[Scene edit records]
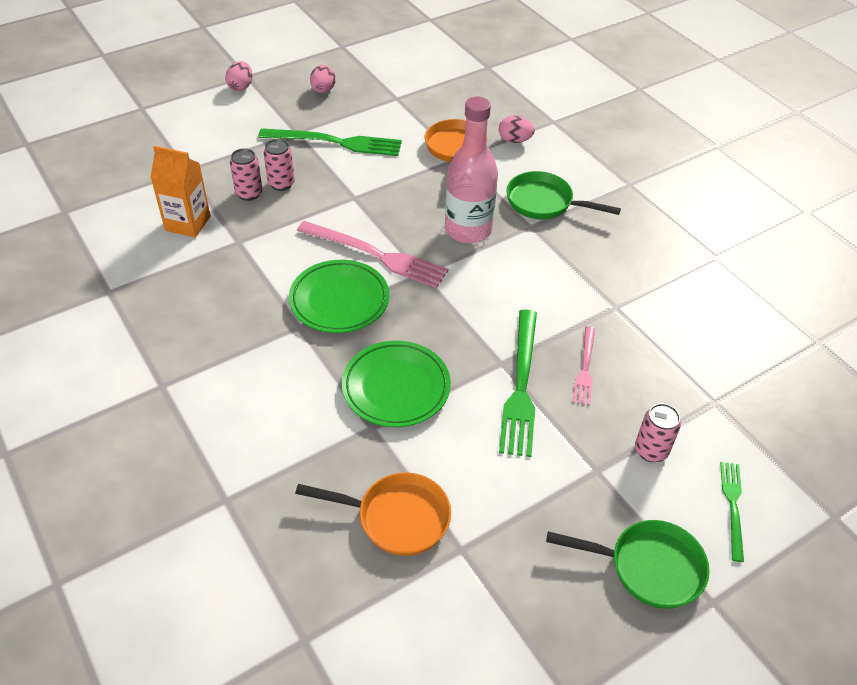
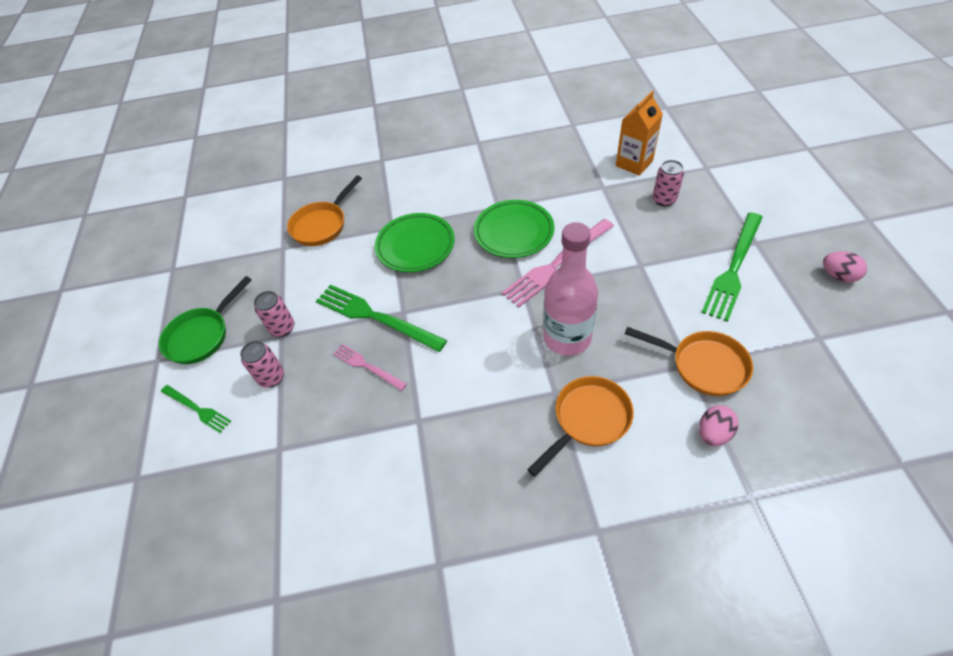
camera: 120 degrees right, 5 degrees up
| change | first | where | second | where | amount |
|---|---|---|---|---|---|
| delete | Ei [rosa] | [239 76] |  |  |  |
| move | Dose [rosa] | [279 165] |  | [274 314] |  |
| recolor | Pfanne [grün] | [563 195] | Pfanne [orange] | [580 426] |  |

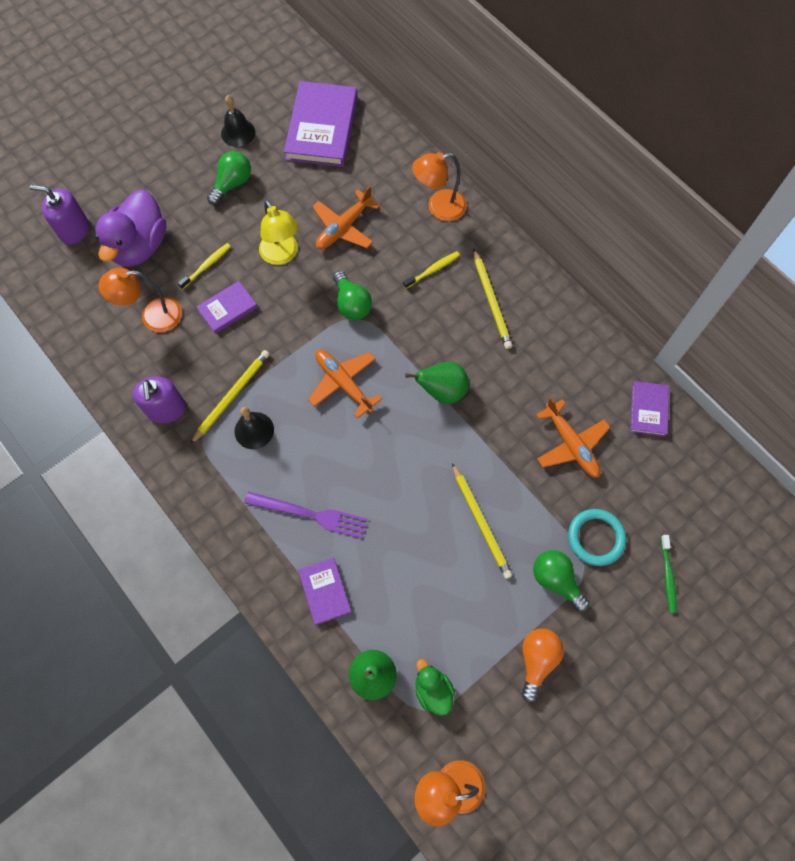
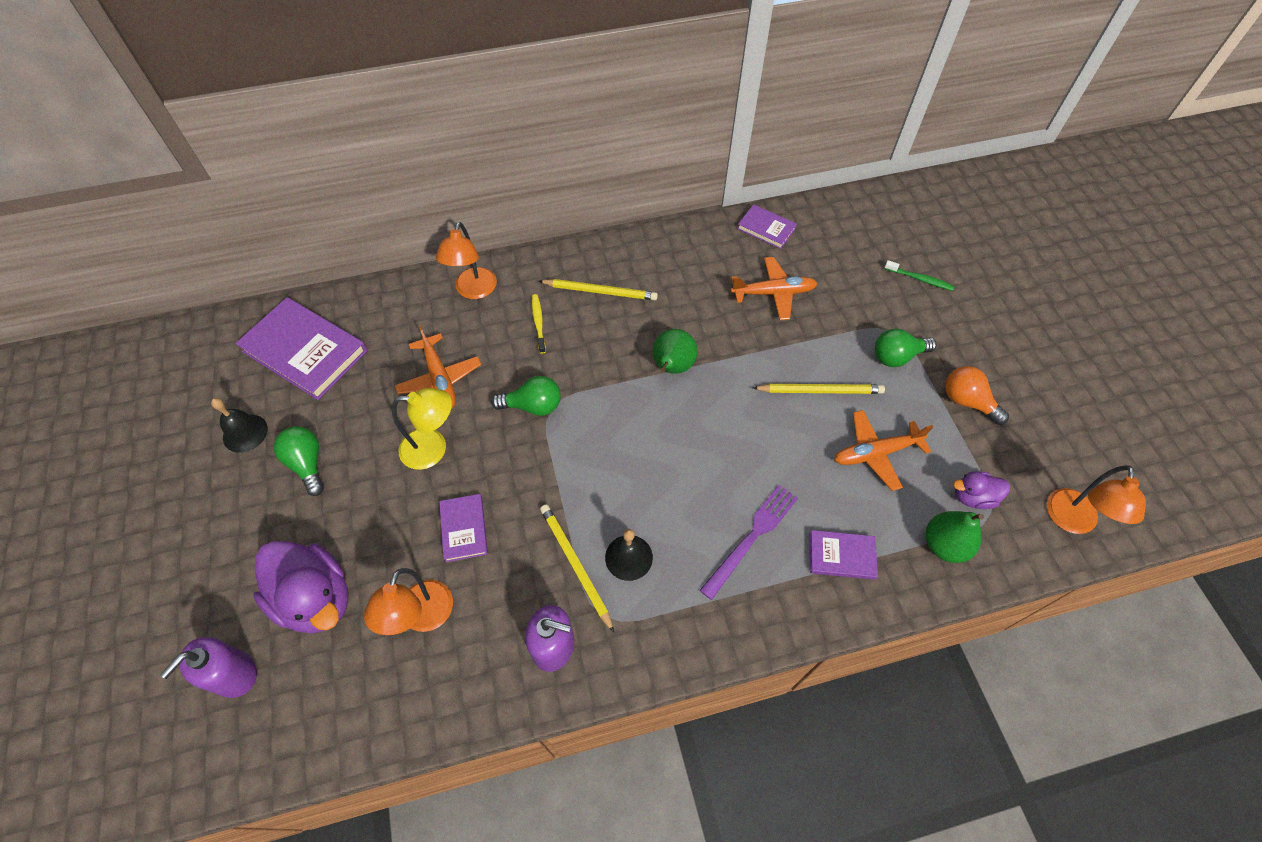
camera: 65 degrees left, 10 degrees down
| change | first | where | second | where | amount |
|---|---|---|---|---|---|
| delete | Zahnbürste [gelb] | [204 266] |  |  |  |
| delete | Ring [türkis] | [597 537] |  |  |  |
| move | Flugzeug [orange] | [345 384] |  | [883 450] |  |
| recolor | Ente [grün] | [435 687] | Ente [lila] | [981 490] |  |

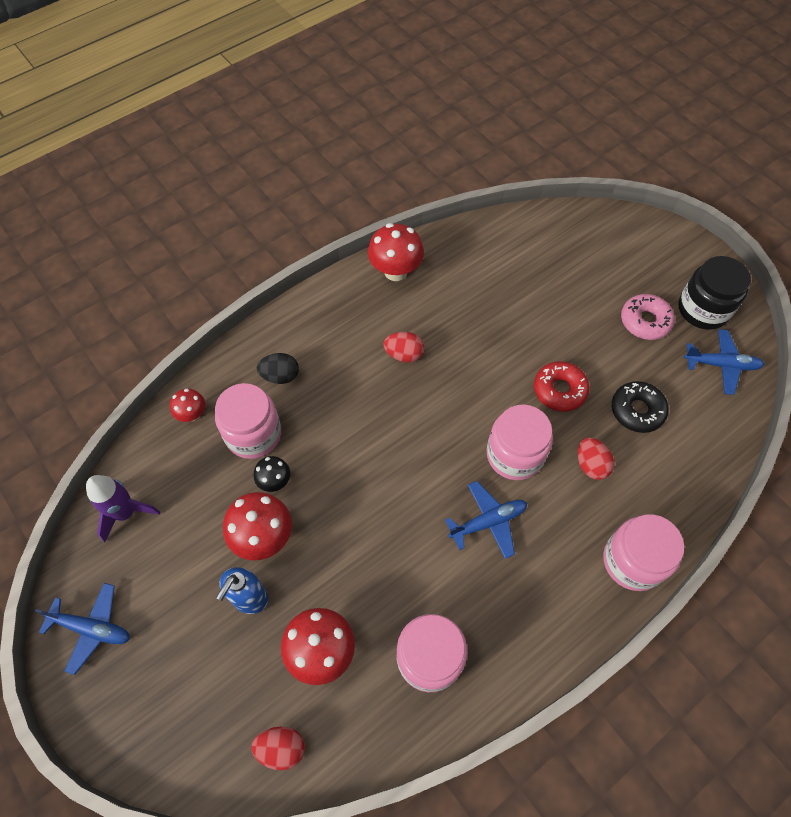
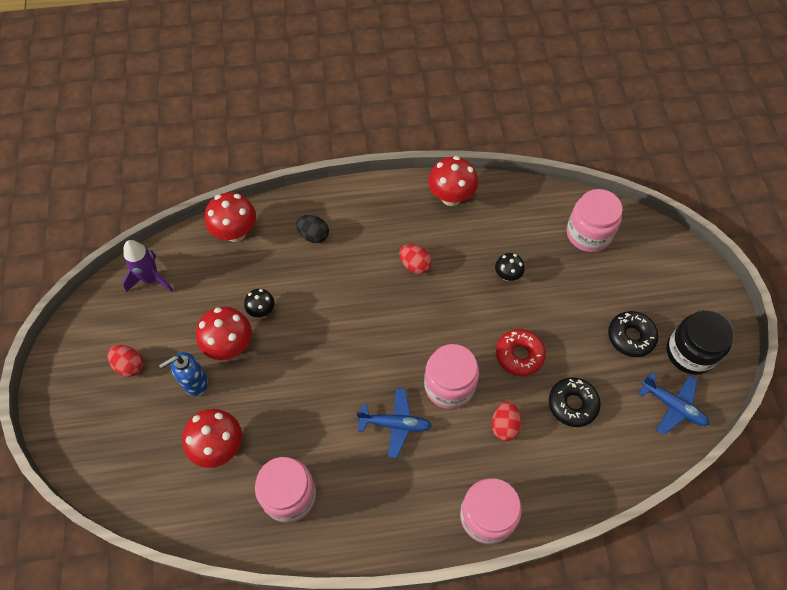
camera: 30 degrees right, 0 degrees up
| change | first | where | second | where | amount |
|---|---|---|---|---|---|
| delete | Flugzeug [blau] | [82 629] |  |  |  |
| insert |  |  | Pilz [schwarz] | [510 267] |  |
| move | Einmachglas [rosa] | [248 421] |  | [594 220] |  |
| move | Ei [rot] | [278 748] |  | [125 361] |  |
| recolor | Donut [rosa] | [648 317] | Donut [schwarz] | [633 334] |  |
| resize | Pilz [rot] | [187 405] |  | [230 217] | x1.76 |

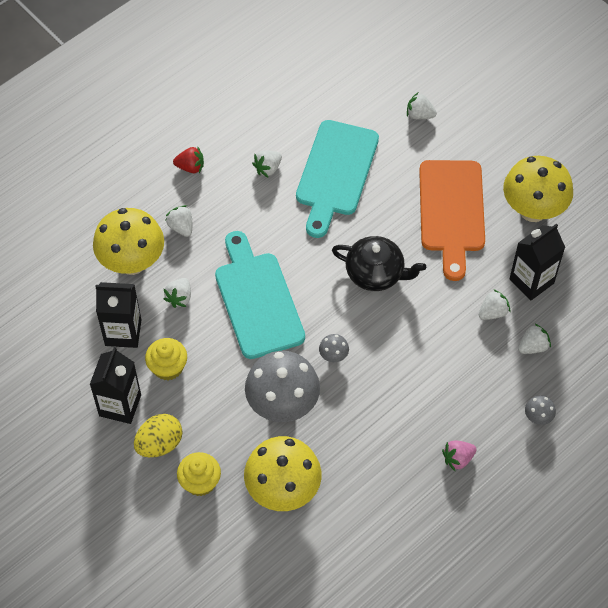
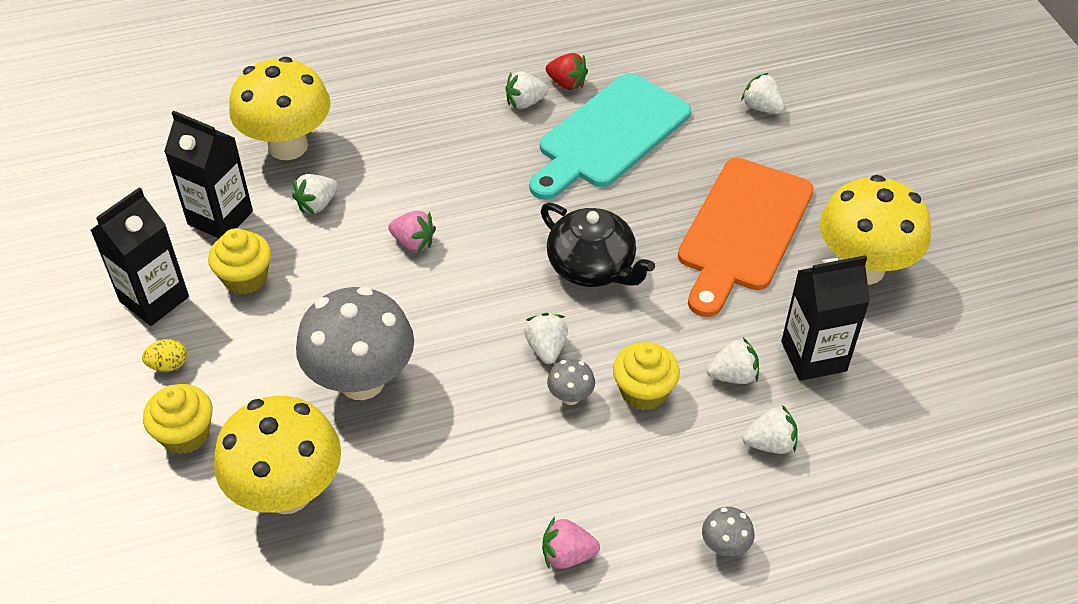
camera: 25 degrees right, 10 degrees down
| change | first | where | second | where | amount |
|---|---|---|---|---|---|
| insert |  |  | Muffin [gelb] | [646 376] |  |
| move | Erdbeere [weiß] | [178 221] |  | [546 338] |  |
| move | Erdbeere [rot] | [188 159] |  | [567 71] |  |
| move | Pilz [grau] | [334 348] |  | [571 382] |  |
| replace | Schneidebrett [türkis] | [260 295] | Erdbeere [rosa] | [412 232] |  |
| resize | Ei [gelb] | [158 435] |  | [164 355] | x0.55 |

ACTIVITY>
Return the entries unchanged, save for the pictures, which do not belong in the copy.

TASK SOLUTION>
camera: 120 degrees right, 5 degrees up
| change | first | where | second | where | amount |
|---|---|---|---|---|---|
| delete | Ei [rosa] | [239 76] |  |  |  |
| move | Dose [rosa] | [279 165] |  | [274 314] |  |
| recolor | Pfanne [grün] | [563 195] | Pfanne [orange] | [580 426] |  |

camera: 65 degrees left, 10 degrees down
| change | first | where | second | where | amount |
|---|---|---|---|---|---|
| delete | Zahnbürste [gelb] | [204 266] |  |  |  |
| delete | Ring [türkis] | [597 537] |  |  |  |
| move | Flugzeug [orange] | [345 384] |  | [883 450] |  |
| recolor | Ente [grün] | [435 687] | Ente [lila] | [981 490] |  |

camera: 30 degrees right, 0 degrees up
| change | first | where | second | where | amount |
|---|---|---|---|---|---|
| delete | Flugzeug [blau] | [82 629] |  |  |  |
| insert |  |  | Pilz [schwarz] | [510 267] |  |
| move | Einmachglas [rosa] | [248 421] |  | [594 220] |  |
| move | Ei [rot] | [278 748] |  | [125 361] |  |
| recolor | Donut [rosa] | [648 317] | Donut [schwarz] | [633 334] |  |
| resize | Pilz [rot] | [187 405] |  | [230 217] | x1.76 |

camera: 25 degrees right, 10 degrees down
| change | first | where | second | where | amount |
|---|---|---|---|---|---|
| insert |  |  | Muffin [gelb] | [646 376] |  |
| move | Erdbeere [weiß] | [178 221] |  | [546 338] |  |
| move | Erdbeere [rot] | [188 159] |  | [567 71] |  |
| move | Pilz [grau] | [334 348] |  | [571 382] |  |
| replace | Schneidebrett [türkis] | [260 295] | Erdbeere [rosa] | [412 232] |  |
| resize | Ei [gelb] | [158 435] |  | [164 355] | x0.55 |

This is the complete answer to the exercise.